● What this task involves:
After locating the line that contains "D2: schottky 1N5819 (A GND, K J4/2) -> none" in the data below, set down exactly that line and each one after it through the line that contains "U2 pin K: +3V3 -> AGND", and nothing more.

***** Records to process *****

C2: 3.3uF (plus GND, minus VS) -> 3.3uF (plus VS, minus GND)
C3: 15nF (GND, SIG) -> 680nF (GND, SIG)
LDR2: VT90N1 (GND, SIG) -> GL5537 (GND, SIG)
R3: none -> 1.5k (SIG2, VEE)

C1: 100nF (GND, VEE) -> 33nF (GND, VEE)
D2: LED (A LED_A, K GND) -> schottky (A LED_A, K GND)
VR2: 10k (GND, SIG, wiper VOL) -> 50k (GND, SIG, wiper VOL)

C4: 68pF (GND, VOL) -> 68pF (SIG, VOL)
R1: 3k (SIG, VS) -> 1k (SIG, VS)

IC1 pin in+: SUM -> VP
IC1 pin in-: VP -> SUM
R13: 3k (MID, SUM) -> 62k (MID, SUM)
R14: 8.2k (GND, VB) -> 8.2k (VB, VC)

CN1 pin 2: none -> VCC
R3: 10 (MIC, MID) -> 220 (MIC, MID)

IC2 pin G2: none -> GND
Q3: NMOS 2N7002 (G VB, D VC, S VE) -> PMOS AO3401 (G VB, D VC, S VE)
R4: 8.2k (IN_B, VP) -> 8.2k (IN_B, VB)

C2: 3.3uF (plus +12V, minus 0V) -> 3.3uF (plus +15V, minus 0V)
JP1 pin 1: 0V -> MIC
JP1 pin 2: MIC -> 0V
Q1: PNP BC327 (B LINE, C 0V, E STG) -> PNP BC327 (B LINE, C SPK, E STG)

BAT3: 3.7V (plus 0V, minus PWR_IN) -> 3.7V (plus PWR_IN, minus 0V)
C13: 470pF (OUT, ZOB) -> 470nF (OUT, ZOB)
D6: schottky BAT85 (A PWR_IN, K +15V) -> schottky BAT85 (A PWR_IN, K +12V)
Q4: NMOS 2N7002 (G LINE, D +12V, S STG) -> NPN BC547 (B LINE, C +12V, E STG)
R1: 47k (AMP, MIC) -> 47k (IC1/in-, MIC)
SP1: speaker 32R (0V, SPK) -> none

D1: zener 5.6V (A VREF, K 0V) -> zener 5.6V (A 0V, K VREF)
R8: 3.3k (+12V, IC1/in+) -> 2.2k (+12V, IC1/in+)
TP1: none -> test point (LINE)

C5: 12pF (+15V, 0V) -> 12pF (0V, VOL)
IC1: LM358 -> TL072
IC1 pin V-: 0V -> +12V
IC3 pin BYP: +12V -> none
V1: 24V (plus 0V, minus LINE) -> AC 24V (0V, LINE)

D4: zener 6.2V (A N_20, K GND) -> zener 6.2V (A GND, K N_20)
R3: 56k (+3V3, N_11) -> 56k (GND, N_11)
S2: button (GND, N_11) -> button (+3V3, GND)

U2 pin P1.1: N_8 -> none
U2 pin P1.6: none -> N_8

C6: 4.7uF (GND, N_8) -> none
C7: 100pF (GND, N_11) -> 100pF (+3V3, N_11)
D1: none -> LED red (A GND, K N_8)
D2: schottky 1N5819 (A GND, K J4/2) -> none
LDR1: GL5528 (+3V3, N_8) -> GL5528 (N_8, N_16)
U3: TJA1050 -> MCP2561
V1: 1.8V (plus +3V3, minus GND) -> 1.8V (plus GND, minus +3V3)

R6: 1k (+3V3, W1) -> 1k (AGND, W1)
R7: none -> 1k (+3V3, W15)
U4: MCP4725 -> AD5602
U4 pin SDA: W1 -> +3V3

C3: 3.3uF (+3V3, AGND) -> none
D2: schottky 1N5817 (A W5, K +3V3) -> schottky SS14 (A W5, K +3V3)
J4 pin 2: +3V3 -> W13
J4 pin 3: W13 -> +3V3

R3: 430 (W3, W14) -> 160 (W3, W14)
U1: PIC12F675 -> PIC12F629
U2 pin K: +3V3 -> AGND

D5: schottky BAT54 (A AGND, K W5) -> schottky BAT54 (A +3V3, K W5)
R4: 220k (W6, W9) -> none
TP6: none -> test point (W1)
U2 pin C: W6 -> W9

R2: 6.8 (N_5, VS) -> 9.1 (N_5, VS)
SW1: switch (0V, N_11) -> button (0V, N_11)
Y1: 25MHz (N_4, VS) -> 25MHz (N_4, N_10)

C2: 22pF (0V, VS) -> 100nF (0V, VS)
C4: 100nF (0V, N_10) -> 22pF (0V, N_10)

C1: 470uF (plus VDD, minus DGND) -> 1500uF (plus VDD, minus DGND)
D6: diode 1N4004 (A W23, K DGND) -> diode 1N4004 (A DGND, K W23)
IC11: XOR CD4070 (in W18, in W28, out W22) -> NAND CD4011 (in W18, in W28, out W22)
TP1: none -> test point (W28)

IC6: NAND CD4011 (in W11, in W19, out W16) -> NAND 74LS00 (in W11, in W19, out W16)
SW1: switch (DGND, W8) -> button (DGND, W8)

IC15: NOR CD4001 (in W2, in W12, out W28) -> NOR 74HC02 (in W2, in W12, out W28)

*****

● Solution to this exercise:
D2: schottky 1N5819 (A GND, K J4/2) -> none
LDR1: GL5528 (+3V3, N_8) -> GL5528 (N_8, N_16)
U3: TJA1050 -> MCP2561
V1: 1.8V (plus +3V3, minus GND) -> 1.8V (plus GND, minus +3V3)

R6: 1k (+3V3, W1) -> 1k (AGND, W1)
R7: none -> 1k (+3V3, W15)
U4: MCP4725 -> AD5602
U4 pin SDA: W1 -> +3V3

C3: 3.3uF (+3V3, AGND) -> none
D2: schottky 1N5817 (A W5, K +3V3) -> schottky SS14 (A W5, K +3V3)
J4 pin 2: +3V3 -> W13
J4 pin 3: W13 -> +3V3

R3: 430 (W3, W14) -> 160 (W3, W14)
U1: PIC12F675 -> PIC12F629
U2 pin K: +3V3 -> AGND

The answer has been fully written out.